Only a number is wanted here. Tally the lines of the data that contain "pink".

Source data:
════════════════
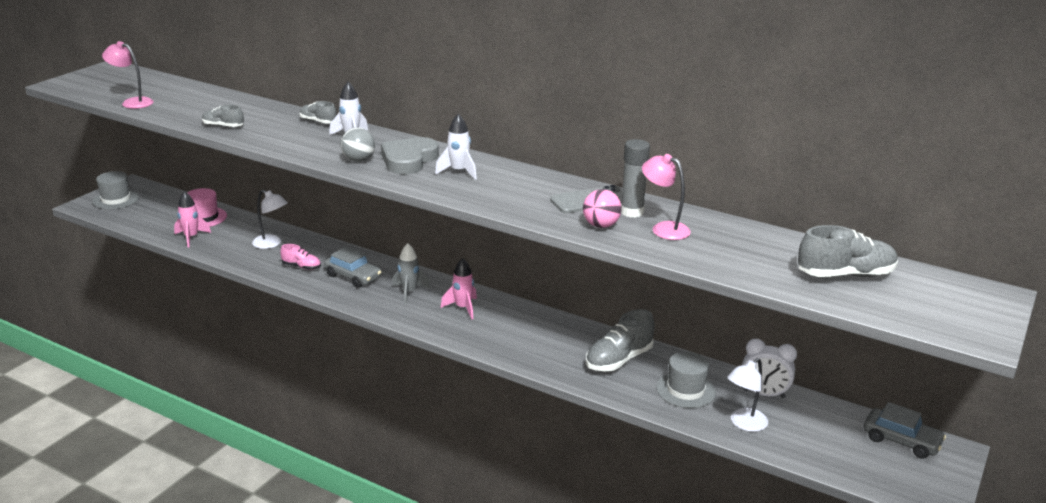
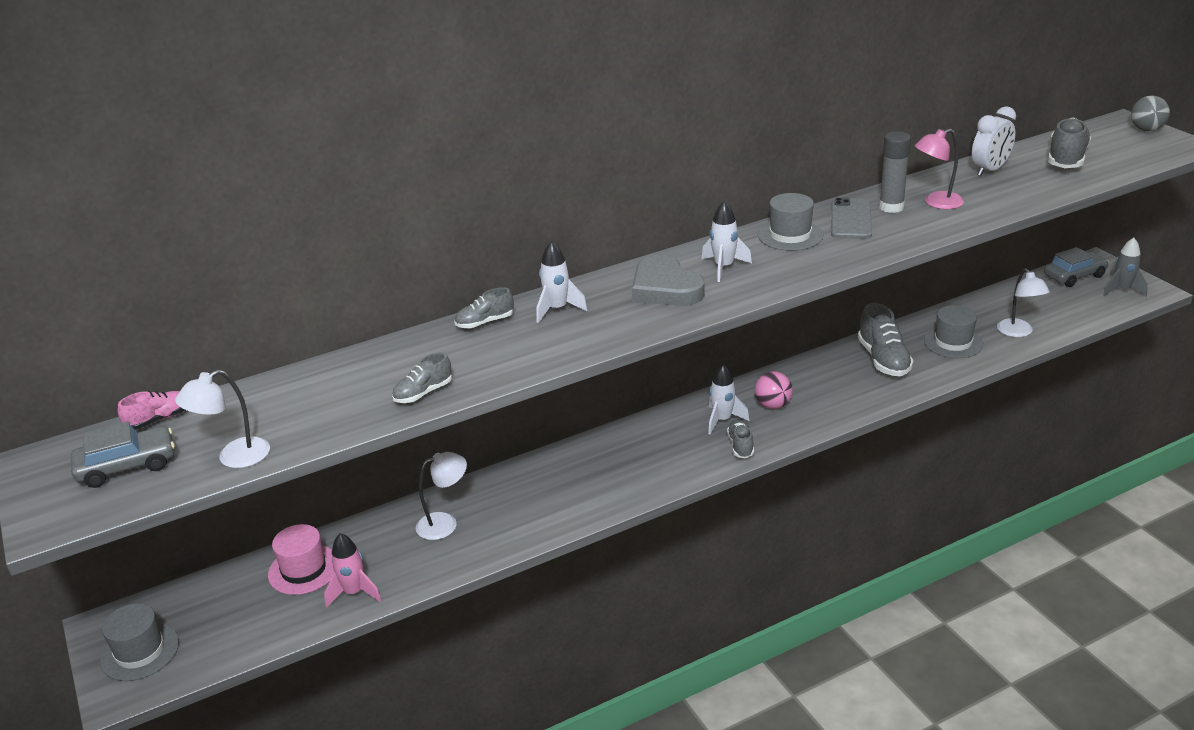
camera: 55 degrees left, 5 degrees up
(132, 102) = (234, 458): pink lamp -> white lamp
(301, 267) = (530, 511): pink shoe -> pink shoe (159, 419)
(353, 276) = (590, 477): grey car -> grey car (127, 466)
(358, 160) = (636, 318): grey ball -> grey ball (1146, 130)
(409, 292) = (660, 446): grey rocket -> grey rocket (1122, 290)
(435, 323) = (740, 446): none -> grey shoe
(463, 308) = (722, 420): pink rocket -> white rocket
(536, 184) = (790, 235): none -> grey hat
(601, 225) = (910, 228): pink ball -> pink ball (773, 405)
(764, 394) = (980, 309): white clock -> white clock (990, 170)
════════════════
Task output:
4